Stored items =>

★ ★ ★ ★ ★ ★ ★

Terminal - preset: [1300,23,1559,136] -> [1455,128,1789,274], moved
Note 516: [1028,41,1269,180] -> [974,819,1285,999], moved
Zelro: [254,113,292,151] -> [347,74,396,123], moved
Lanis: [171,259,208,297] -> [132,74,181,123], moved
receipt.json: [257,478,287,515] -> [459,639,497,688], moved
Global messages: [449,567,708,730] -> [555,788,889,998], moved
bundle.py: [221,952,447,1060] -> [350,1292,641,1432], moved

★ ★ ★ ★ ★ ★ ★

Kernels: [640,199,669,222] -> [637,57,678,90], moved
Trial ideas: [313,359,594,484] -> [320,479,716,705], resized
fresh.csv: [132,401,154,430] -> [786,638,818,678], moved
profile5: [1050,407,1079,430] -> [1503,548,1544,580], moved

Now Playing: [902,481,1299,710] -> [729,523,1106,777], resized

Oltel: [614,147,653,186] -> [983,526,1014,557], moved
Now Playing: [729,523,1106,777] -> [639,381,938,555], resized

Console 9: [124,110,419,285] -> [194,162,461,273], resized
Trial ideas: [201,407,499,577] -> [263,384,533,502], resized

★ ★ ★ ★ ★ ★ ★

TASK GOAL =>
Search the entries above for the string "resized", and report each line where it occurs.

YOUR SOLUTION =>
Trial ideas: [313,359,594,484] -> [320,479,716,705], resized
Now Playing: [902,481,1299,710] -> [729,523,1106,777], resized
Now Playing: [729,523,1106,777] -> [639,381,938,555], resized
Console 9: [124,110,419,285] -> [194,162,461,273], resized
Trial ideas: [201,407,499,577] -> [263,384,533,502], resized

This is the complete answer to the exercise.